Report every line of the entries that contains the word "cyan".

[Stored entries]
====

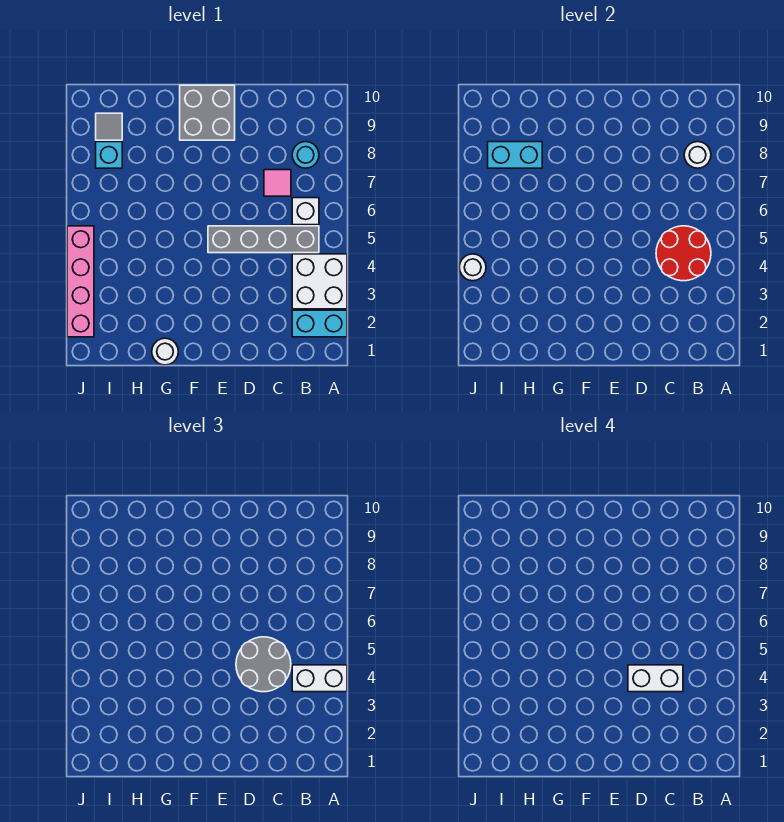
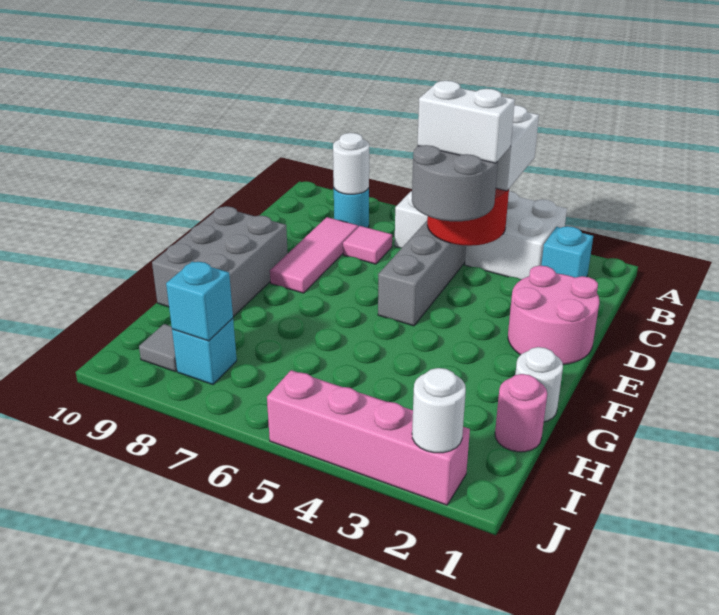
cyan brick A2:B2 level 1 -> cyan brick B2 level 1
white brick C4:D4 level 4 -> white brick C4:C5 level 4
none -> pink tile C8:E8 level 1
none -> pink round brick D1:E2 level 1
grey brick E9:F10 level 1 -> grey brick E9:G10 level 1
none -> pink round brick H1 level 1
cyan brick H8:I8 level 2 -> cyan brick I8 level 2
white round brick J4 level 2 -> white round brick J2 level 2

====

Result below:
cyan brick A2:B2 level 1 -> cyan brick B2 level 1
cyan brick H8:I8 level 2 -> cyan brick I8 level 2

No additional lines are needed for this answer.